• **Task directions**
Reproduce verbatim the lines of the data below, from the line containing "Question: Based on" through the line containing "(B) toiletry", with both of those lines included.

• **Data for the task**
----

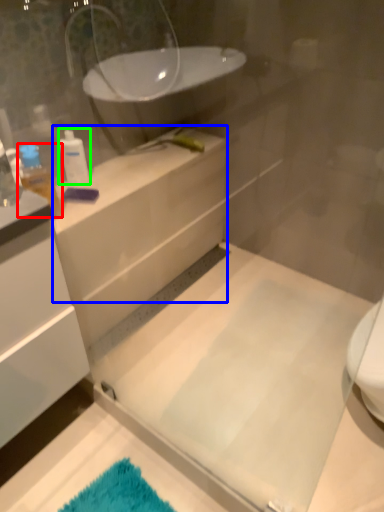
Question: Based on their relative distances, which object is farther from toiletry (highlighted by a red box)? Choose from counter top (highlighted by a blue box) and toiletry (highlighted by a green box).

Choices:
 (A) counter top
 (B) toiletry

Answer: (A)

----

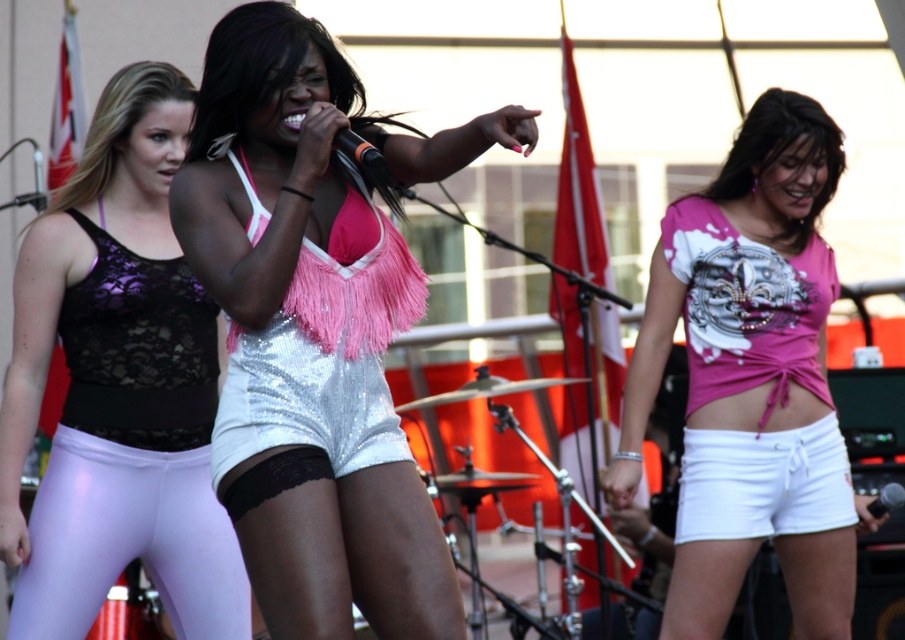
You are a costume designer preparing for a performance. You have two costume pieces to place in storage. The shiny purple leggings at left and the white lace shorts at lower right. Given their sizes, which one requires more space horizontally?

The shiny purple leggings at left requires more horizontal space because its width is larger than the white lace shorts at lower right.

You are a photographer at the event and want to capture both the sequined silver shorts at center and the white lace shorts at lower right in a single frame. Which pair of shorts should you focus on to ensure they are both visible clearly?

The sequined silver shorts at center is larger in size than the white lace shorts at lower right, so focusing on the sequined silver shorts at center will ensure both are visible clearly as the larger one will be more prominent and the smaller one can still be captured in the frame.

----

• **Reply to the exercise**
Question: Based on their relative distances, which object is farther from toiletry (highlighted by a red box)? Choose from counter top (highlighted by a blue box) and toiletry (highlighted by a green box).

Choices:
 (A) counter top
 (B) toiletry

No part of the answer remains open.